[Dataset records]
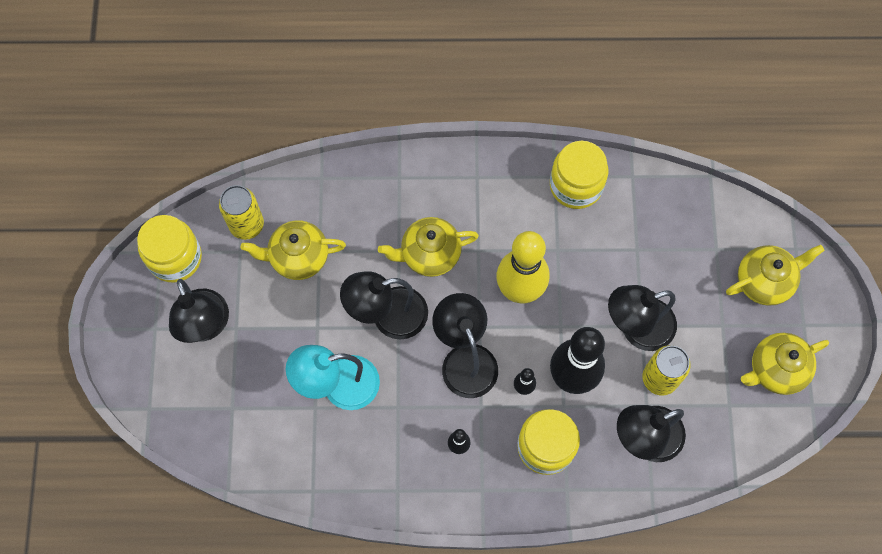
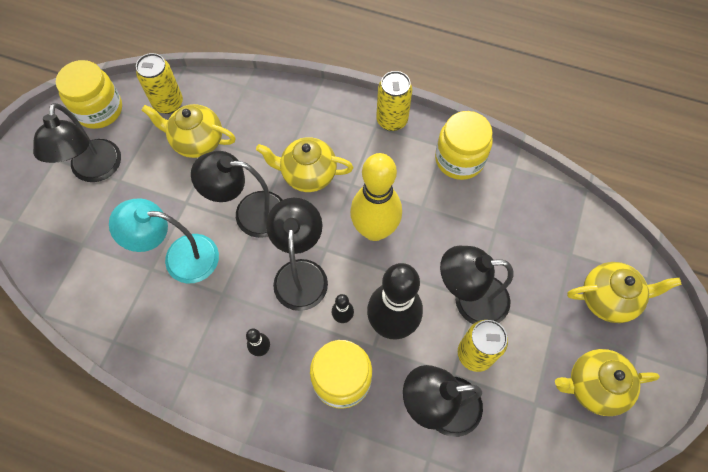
camera: 20 degrees right, 5 degrees down
(491, 165) = (392, 120): none -> yellow can

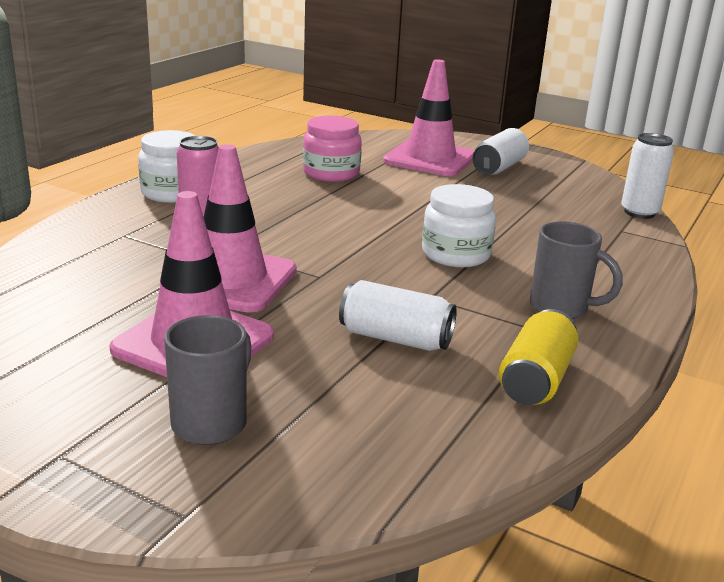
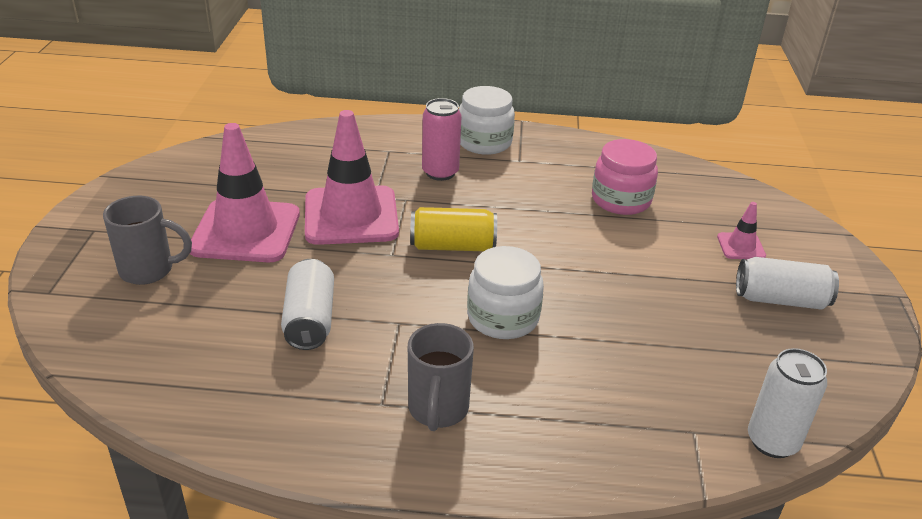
camera: 65 degrees right, 10 degrees up
(430, 159) = (741, 246): pink traffic cone -> pink traffic cone, size x0.44
(536, 379) = (286, 415): yellow can -> yellow can (452, 246)

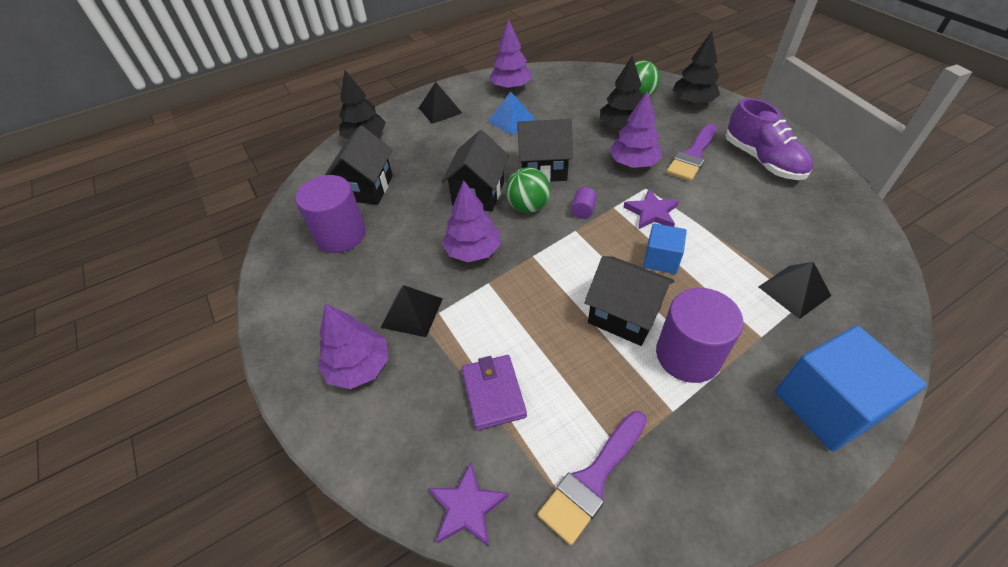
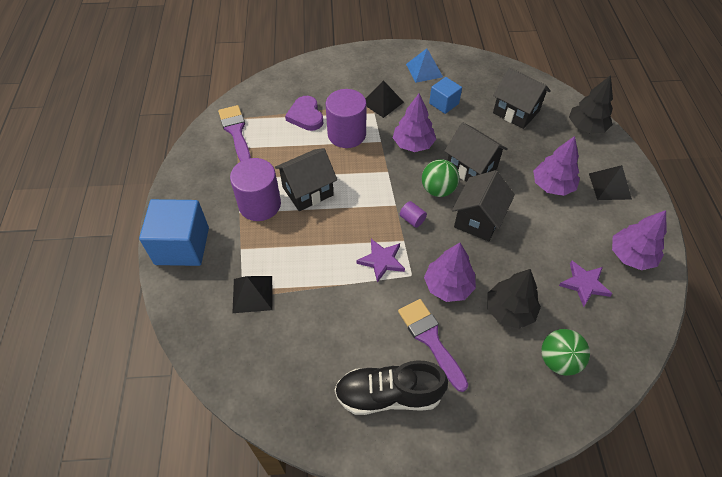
camera: 115 degrees right, 5 degrees up
(340, 235) = (471, 89): purple cylinder -> purple cylinder (346, 134)
(359, 367) = (361, 74): purple tree -> purple tree (552, 185)
(467, 507) = (261, 88): purple star -> purple star (584, 284)
(493, 393) = (306, 116): purple wallet -> purple heart
(511, 120) = (565, 230): blue pyramid -> blue pyramid (424, 70)
(661, 259) = (334, 237): blue cube -> blue cube (444, 103)
(692, 102) = (521, 409): black tree -> none
(762, 160) = (388, 395): purple shoe -> black shoe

Activity: Copy the lines from the entries above in which the word "camera" appears.

Answer for this exercise:
camera: 20 degrees right, 5 degrees down
camera: 65 degrees right, 10 degrees up
camera: 115 degrees right, 5 degrees up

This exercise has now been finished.